Data for this exercise below:

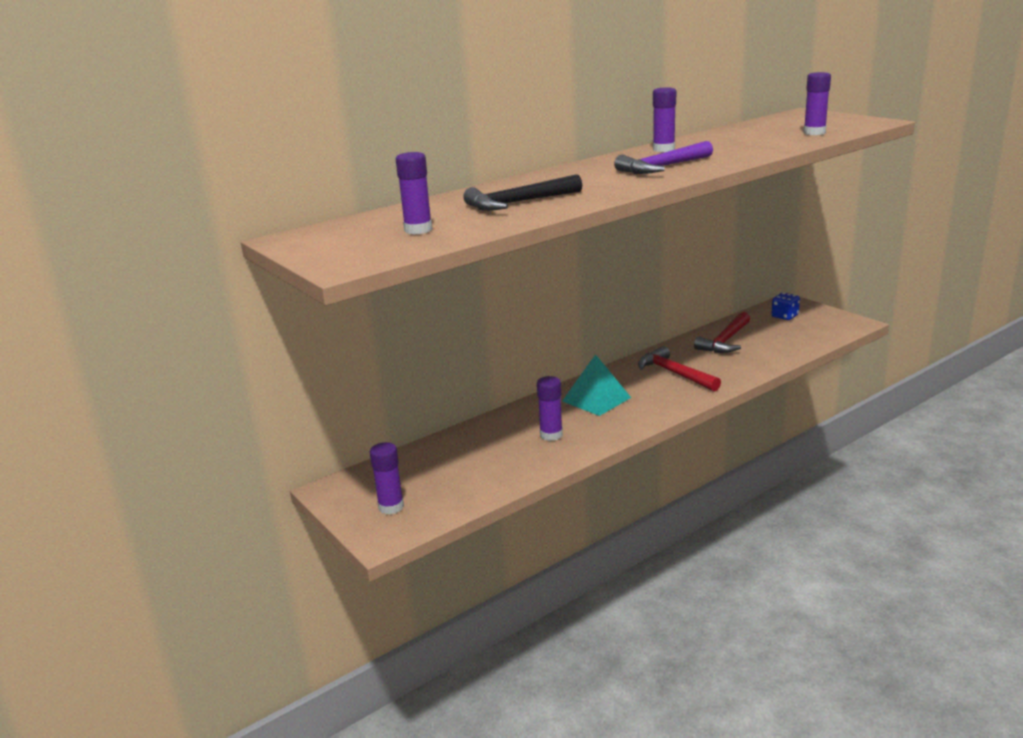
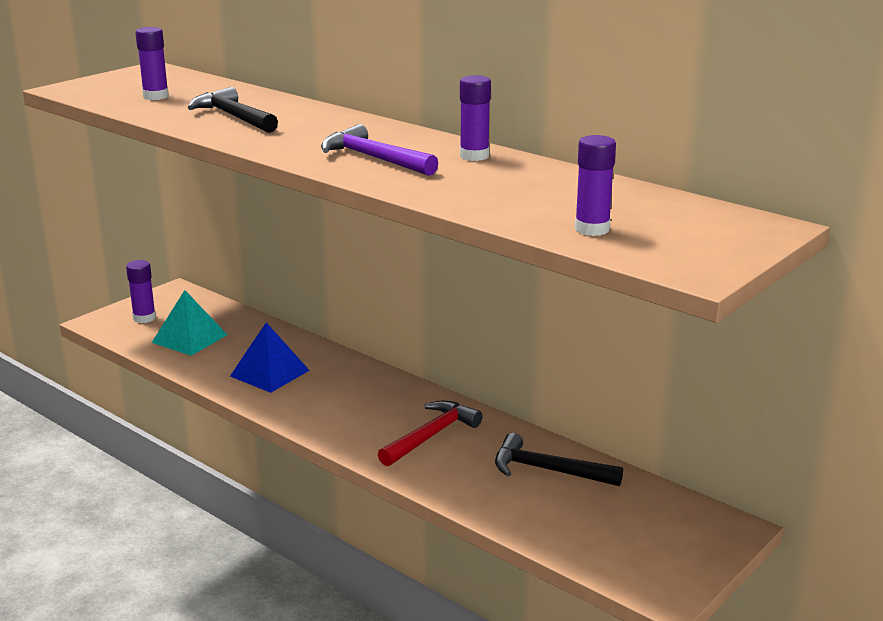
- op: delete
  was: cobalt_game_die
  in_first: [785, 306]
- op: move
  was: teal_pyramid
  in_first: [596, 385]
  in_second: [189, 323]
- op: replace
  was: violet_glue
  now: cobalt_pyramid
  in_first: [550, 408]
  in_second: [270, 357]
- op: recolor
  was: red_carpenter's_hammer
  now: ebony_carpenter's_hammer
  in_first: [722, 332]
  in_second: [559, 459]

End of Data for this exercise.

▸ What to do:
Each line from the one containing "was: cobalt_game_die" down to the final line of the listing must appear in the answer exactly as written, and no other line may.

▸ Result of the exercise:
  was: cobalt_game_die
  in_first: [785, 306]
- op: move
  was: teal_pyramid
  in_first: [596, 385]
  in_second: [189, 323]
- op: replace
  was: violet_glue
  now: cobalt_pyramid
  in_first: [550, 408]
  in_second: [270, 357]
- op: recolor
  was: red_carpenter's_hammer
  now: ebony_carpenter's_hammer
  in_first: [722, 332]
  in_second: [559, 459]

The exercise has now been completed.